# What to do
When the listing below reaches the line that has "pink hexagon: (445, 30) -> (356, 128), moved", start reproducing exactly; stop after the line that has "green circle: (74, 34) -> (68, 33), size x1.5", and drop the pictures.

# Material shown
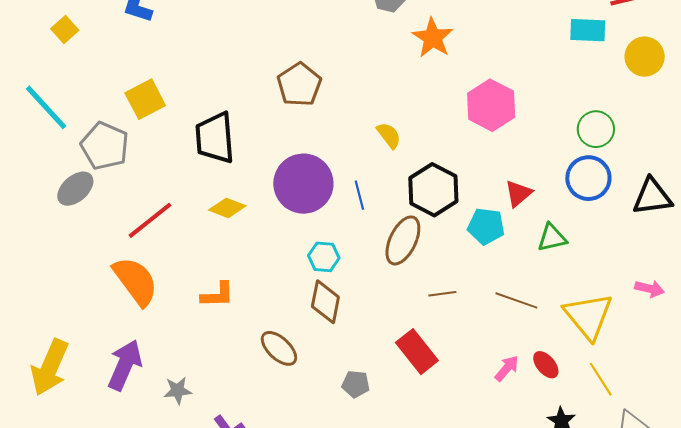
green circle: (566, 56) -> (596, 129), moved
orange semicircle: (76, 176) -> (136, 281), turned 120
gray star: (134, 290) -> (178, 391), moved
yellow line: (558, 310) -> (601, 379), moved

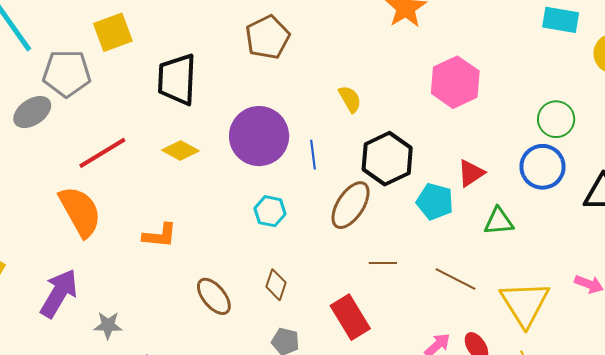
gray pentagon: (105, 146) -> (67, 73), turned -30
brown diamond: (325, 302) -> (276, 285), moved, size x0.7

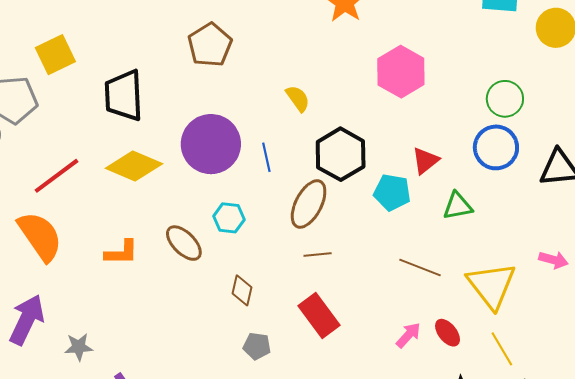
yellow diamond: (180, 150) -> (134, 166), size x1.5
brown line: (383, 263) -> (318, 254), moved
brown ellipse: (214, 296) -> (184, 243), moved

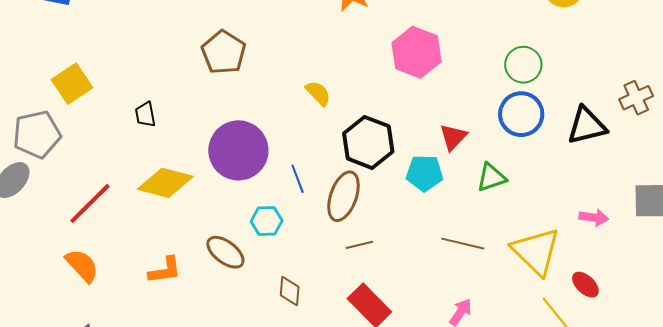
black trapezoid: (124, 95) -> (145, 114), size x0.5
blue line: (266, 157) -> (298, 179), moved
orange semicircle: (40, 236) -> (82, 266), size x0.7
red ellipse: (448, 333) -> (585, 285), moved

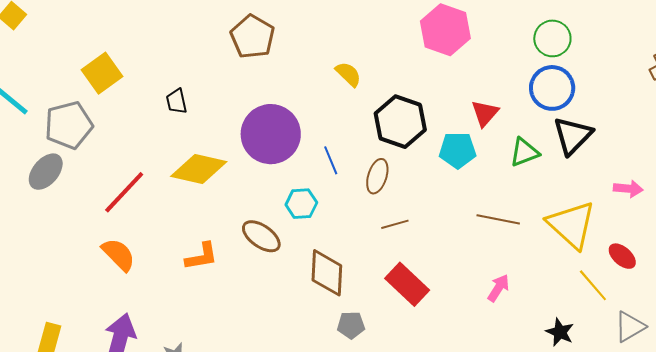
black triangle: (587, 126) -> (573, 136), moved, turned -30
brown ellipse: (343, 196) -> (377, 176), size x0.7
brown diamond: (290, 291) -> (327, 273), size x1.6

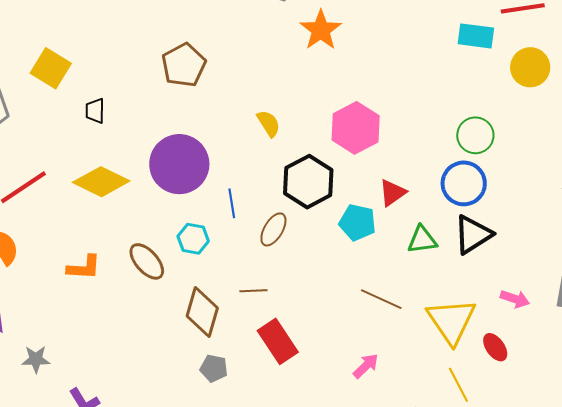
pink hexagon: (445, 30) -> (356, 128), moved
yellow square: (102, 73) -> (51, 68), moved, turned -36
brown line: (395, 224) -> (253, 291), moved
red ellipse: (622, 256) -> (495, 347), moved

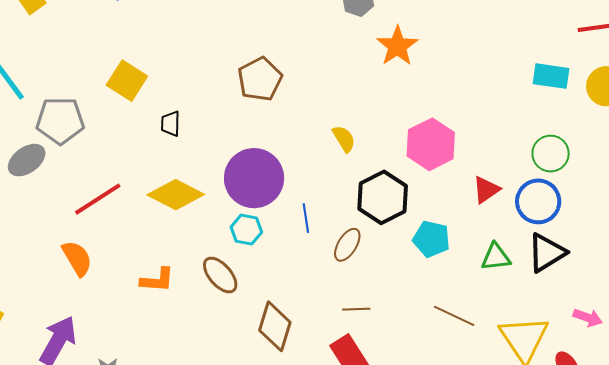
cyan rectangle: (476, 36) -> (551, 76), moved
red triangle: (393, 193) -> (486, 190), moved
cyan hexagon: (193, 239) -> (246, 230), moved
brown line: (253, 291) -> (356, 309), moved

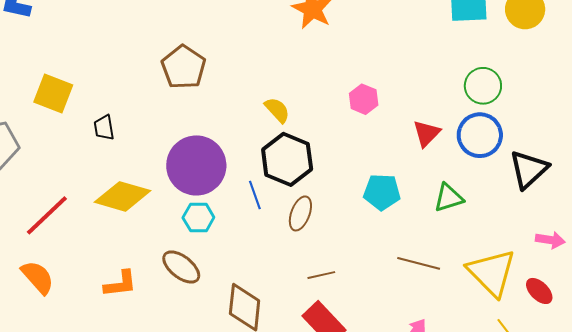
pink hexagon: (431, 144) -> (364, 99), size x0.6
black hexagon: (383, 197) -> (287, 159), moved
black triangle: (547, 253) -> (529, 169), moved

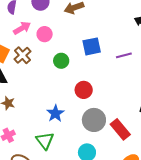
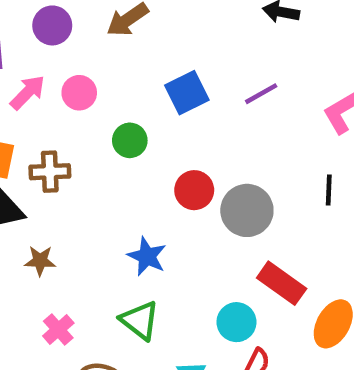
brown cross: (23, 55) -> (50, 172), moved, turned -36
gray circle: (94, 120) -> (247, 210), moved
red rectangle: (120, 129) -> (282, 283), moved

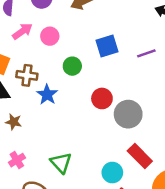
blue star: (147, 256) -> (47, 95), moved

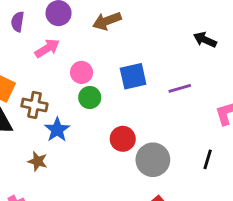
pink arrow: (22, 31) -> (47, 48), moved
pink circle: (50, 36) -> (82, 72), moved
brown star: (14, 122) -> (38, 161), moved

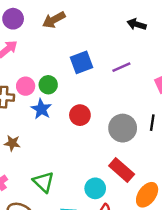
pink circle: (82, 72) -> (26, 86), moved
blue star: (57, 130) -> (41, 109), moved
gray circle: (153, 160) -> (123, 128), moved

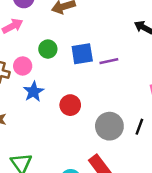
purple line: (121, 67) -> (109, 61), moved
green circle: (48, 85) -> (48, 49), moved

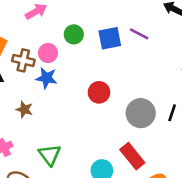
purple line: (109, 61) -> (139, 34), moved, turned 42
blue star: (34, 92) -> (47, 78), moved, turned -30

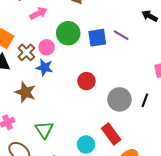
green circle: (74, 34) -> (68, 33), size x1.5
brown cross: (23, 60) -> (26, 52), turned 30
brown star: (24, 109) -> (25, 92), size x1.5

# Your response
pink hexagon: (445, 30) -> (356, 128), moved
yellow square: (102, 73) -> (51, 68), moved, turned -36
brown line: (395, 224) -> (253, 291), moved
red ellipse: (622, 256) -> (495, 347), moved

cyan rectangle: (476, 36) -> (551, 76), moved
red triangle: (393, 193) -> (486, 190), moved
cyan hexagon: (193, 239) -> (246, 230), moved
brown line: (253, 291) -> (356, 309), moved

pink hexagon: (431, 144) -> (364, 99), size x0.6
black hexagon: (383, 197) -> (287, 159), moved
black triangle: (547, 253) -> (529, 169), moved

brown cross: (23, 55) -> (50, 172), moved, turned -36
gray circle: (94, 120) -> (247, 210), moved
red rectangle: (120, 129) -> (282, 283), moved

blue star: (147, 256) -> (47, 95), moved

pink arrow: (22, 31) -> (47, 48), moved
pink circle: (50, 36) -> (82, 72), moved
brown star: (14, 122) -> (38, 161), moved

pink circle: (82, 72) -> (26, 86), moved
blue star: (57, 130) -> (41, 109), moved
gray circle: (153, 160) -> (123, 128), moved

purple line: (121, 67) -> (109, 61), moved
green circle: (48, 85) -> (48, 49), moved

purple line: (109, 61) -> (139, 34), moved, turned 42
blue star: (34, 92) -> (47, 78), moved, turned -30

green circle: (74, 34) -> (68, 33), size x1.5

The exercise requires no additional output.